Start of SUPPLIED DATA

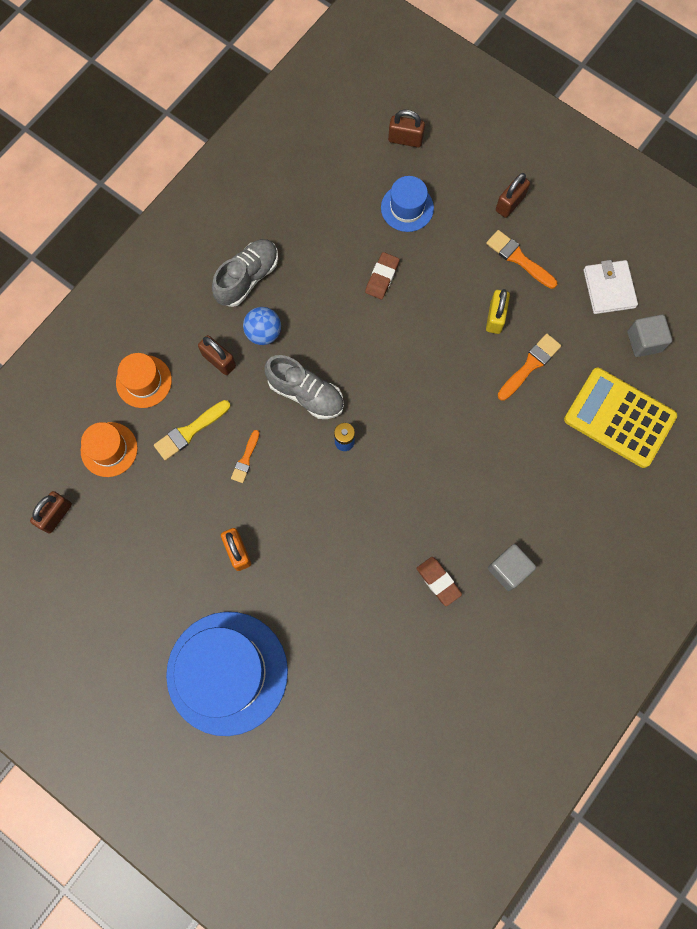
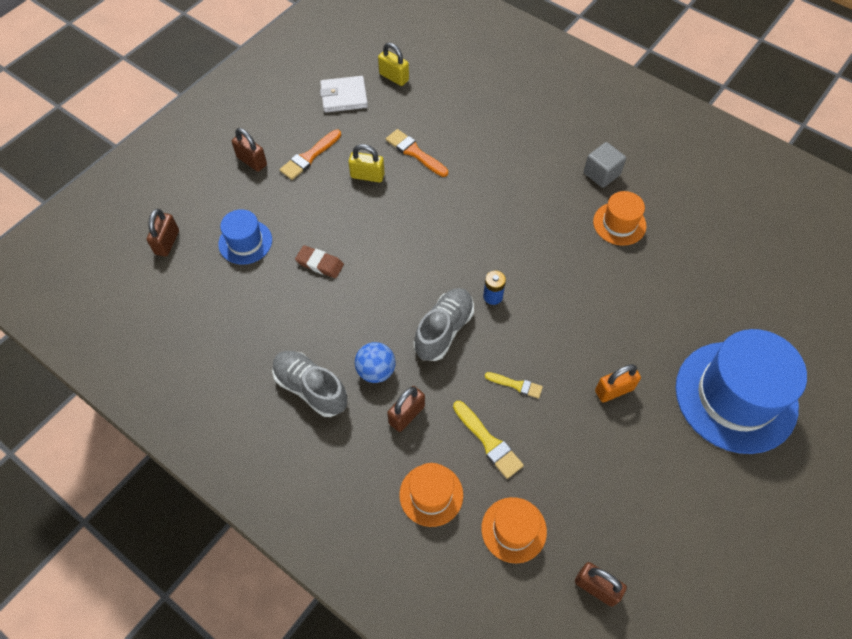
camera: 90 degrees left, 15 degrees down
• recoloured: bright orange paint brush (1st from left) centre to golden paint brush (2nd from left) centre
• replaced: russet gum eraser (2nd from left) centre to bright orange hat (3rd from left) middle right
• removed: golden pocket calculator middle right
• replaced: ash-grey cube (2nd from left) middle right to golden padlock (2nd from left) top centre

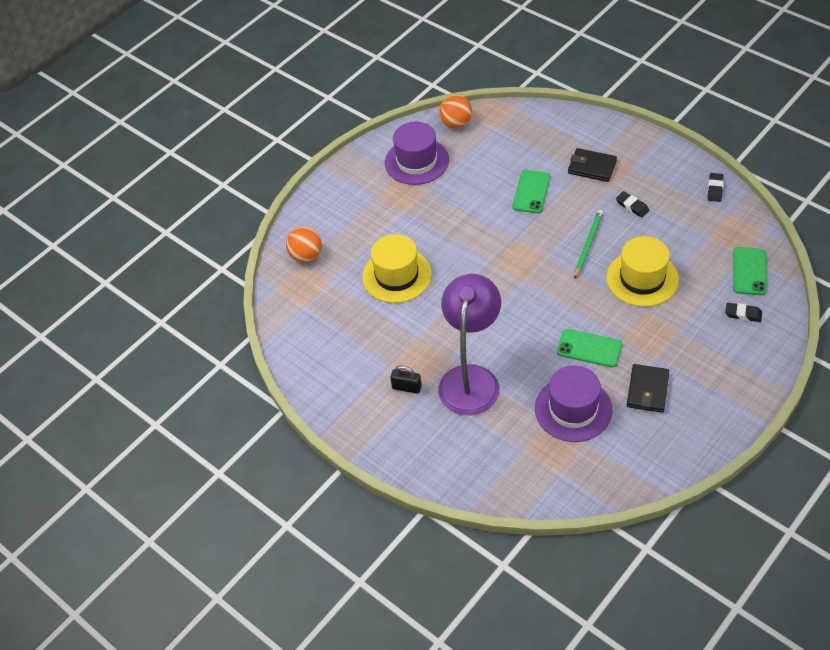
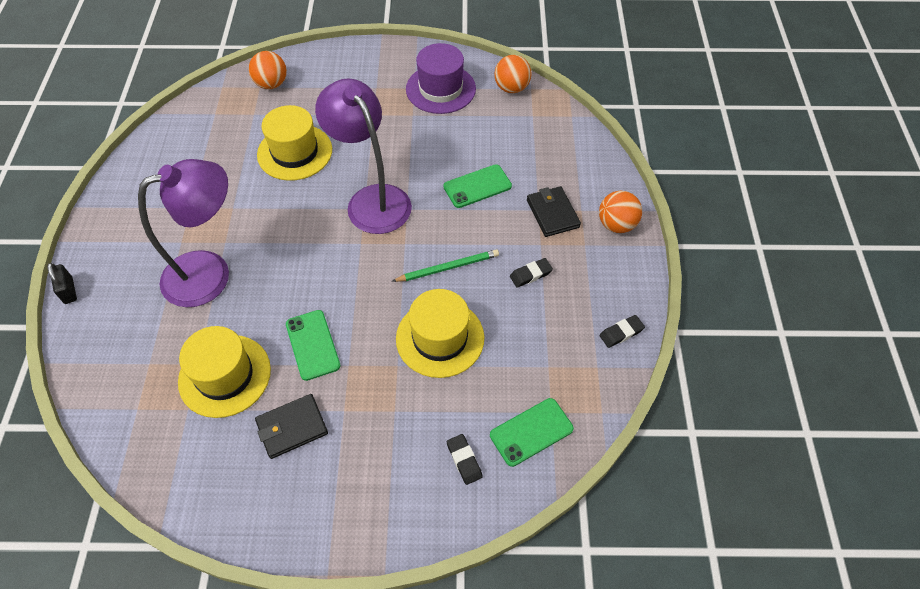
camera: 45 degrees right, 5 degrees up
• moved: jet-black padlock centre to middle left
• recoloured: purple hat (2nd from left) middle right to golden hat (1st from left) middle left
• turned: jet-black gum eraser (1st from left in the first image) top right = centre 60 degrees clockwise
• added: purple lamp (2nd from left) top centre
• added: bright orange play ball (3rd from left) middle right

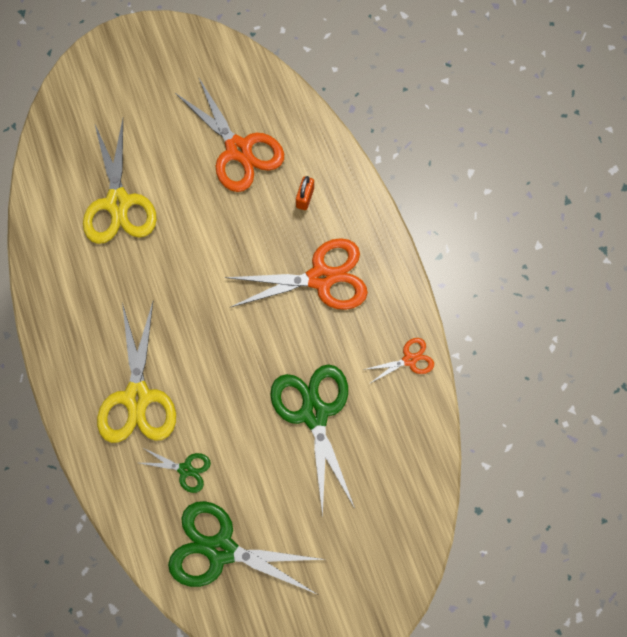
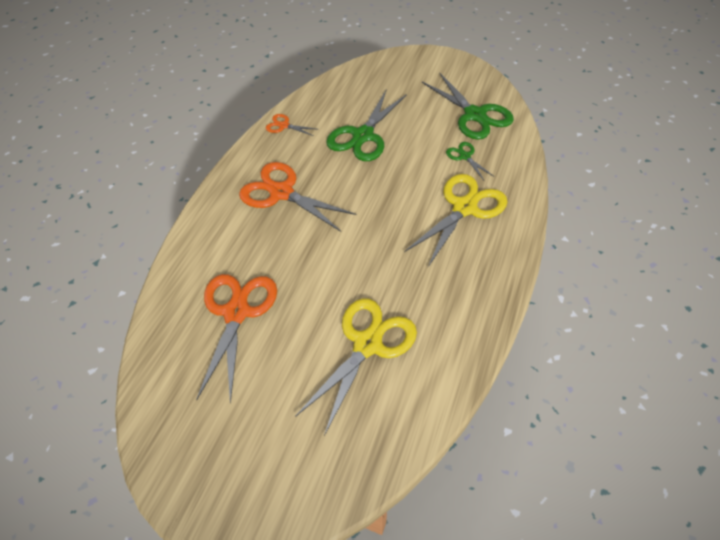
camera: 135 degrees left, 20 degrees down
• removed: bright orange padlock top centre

End of SUPPLIED DATA

Pictures stay out, and every line of the records is transcribed exactly.

SOLUTION FOR THIS PROBLEM
camera: 90 degrees left, 15 degrees down
• recoloured: bright orange paint brush (1st from left) centre to golden paint brush (2nd from left) centre
• replaced: russet gum eraser (2nd from left) centre to bright orange hat (3rd from left) middle right
• removed: golden pocket calculator middle right
• replaced: ash-grey cube (2nd from left) middle right to golden padlock (2nd from left) top centre

camera: 45 degrees right, 5 degrees up
• moved: jet-black padlock centre to middle left
• recoloured: purple hat (2nd from left) middle right to golden hat (1st from left) middle left
• turned: jet-black gum eraser (1st from left in the first image) top right = centre 60 degrees clockwise
• added: purple lamp (2nd from left) top centre
• added: bright orange play ball (3rd from left) middle right

camera: 135 degrees left, 20 degrees down
• removed: bright orange padlock top centre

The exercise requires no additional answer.